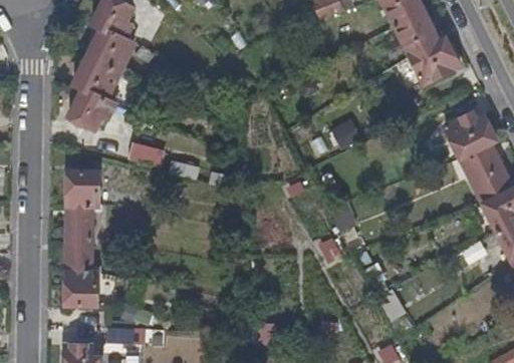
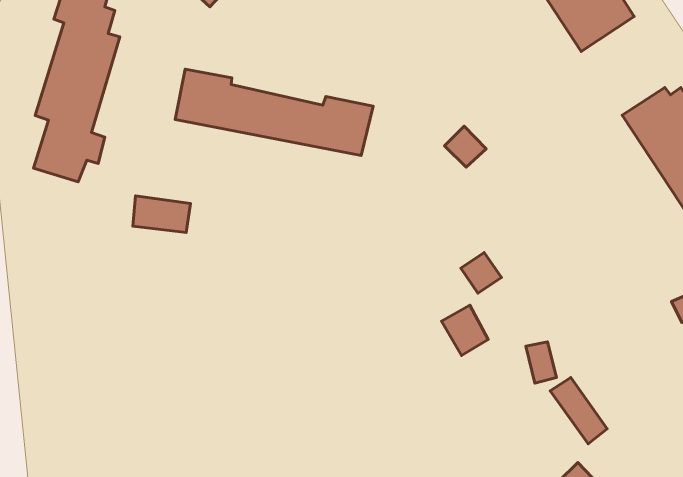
building: none -> [175,69,373,156]
building: [65,171,99,305] -> none

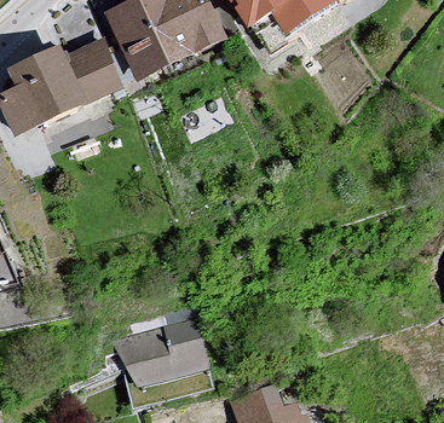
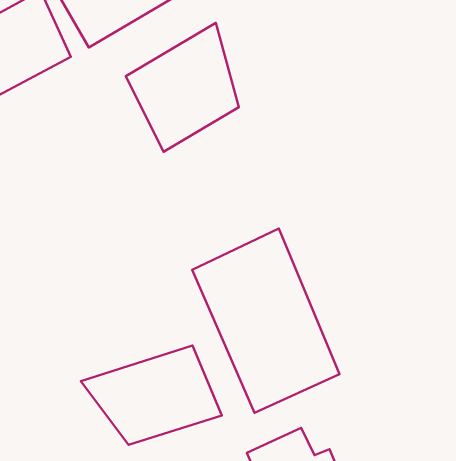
building: none -> [126,23,239,152]
building: none -> [192,229,339,413]

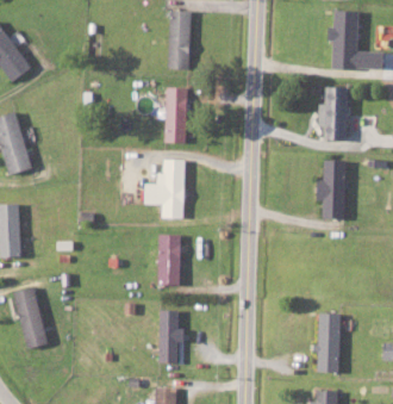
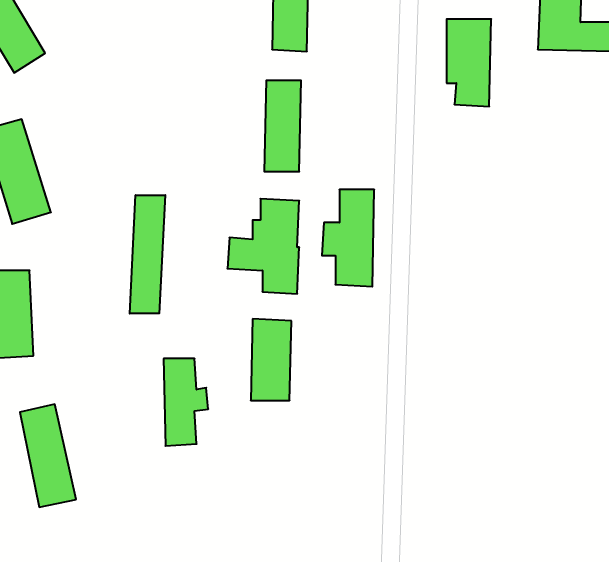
building: [320,87,348,141] -> [447,19,491,106]
building: none -> [130,195,165,314]
building: [313,160,345,219] -> [322,190,374,287]
building: [157,310,185,363] -> [164,359,208,446]
building: [316,313,341,372] -> none

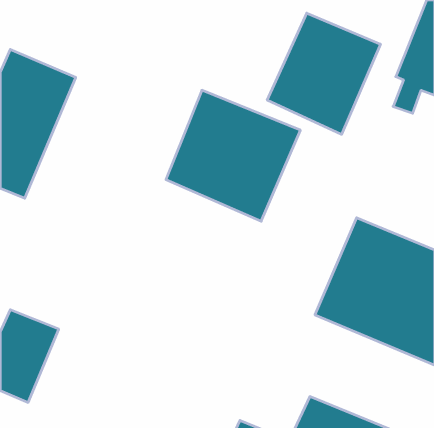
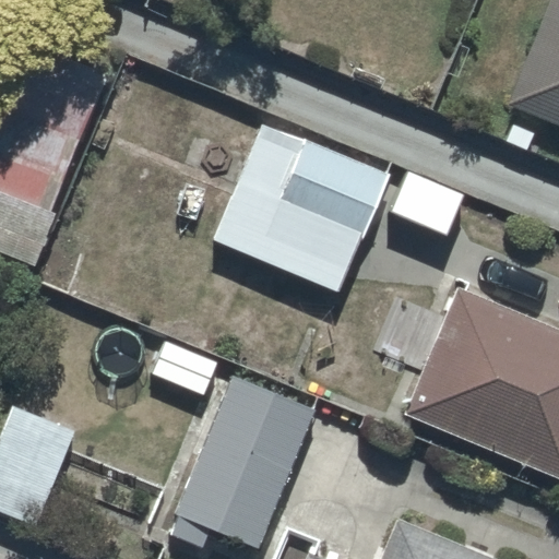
building: [267,13,380,134] -> none
building: none -> [169,376,316,552]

TASK DETAILS
From top to bottom, restate the records above exactly and omit every picture.

EXERCISE RESULT
building: none -> [175,69,373,156]
building: [65,171,99,305] -> none

building: none -> [126,23,239,152]
building: none -> [192,229,339,413]

building: [320,87,348,141] -> [447,19,491,106]
building: none -> [130,195,165,314]
building: [313,160,345,219] -> [322,190,374,287]
building: [157,310,185,363] -> [164,359,208,446]
building: [316,313,341,372] -> none

building: [267,13,380,134] -> none
building: none -> [169,376,316,552]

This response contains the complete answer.